→ WORK INSTRUCTIONS
Produce a verbatim copy of the records, and keep the images out of it.

→ MATERIALS PROVIDED
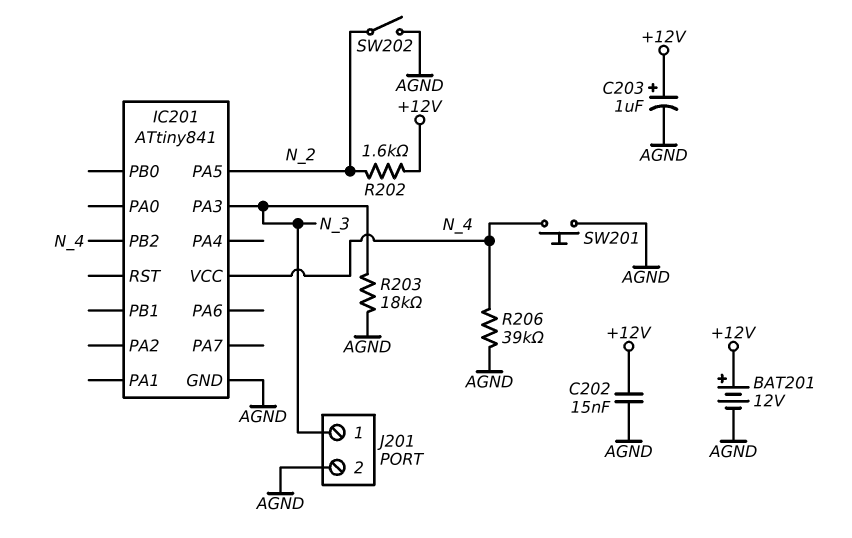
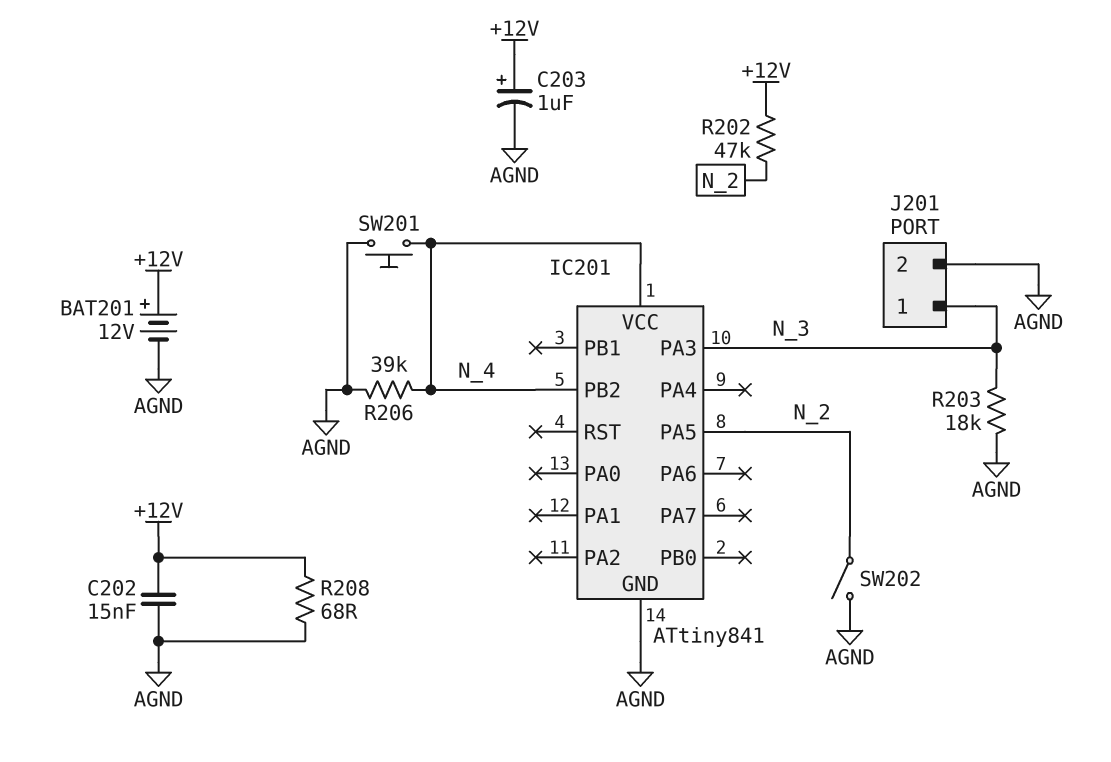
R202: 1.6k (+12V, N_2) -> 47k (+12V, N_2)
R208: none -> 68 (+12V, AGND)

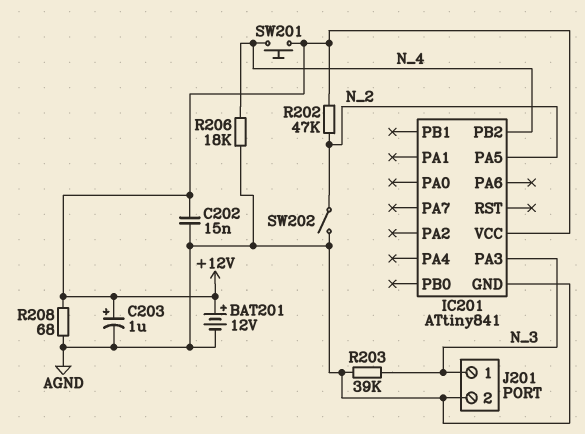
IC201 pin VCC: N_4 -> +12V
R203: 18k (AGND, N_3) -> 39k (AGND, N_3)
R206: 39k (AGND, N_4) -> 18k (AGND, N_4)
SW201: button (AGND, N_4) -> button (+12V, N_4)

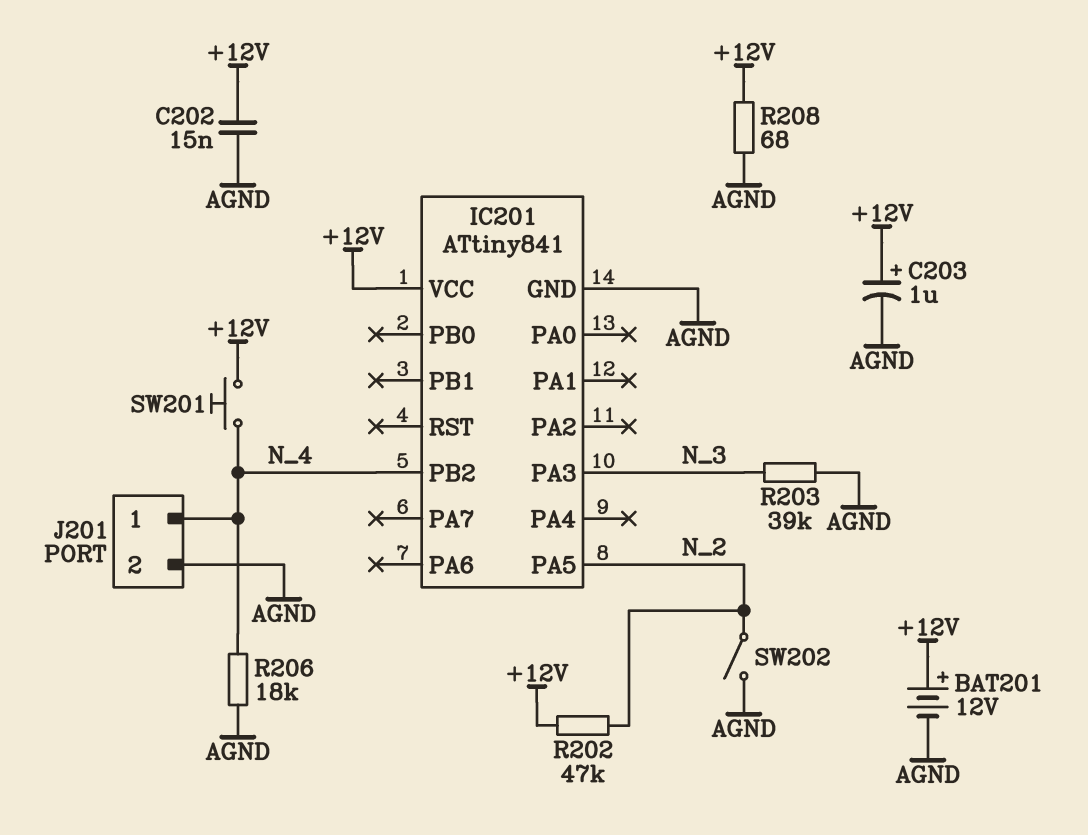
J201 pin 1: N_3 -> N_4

→ EXERCISE SOLUTION
R202: 1.6k (+12V, N_2) -> 47k (+12V, N_2)
R208: none -> 68 (+12V, AGND)

IC201 pin VCC: N_4 -> +12V
R203: 18k (AGND, N_3) -> 39k (AGND, N_3)
R206: 39k (AGND, N_4) -> 18k (AGND, N_4)
SW201: button (AGND, N_4) -> button (+12V, N_4)

J201 pin 1: N_3 -> N_4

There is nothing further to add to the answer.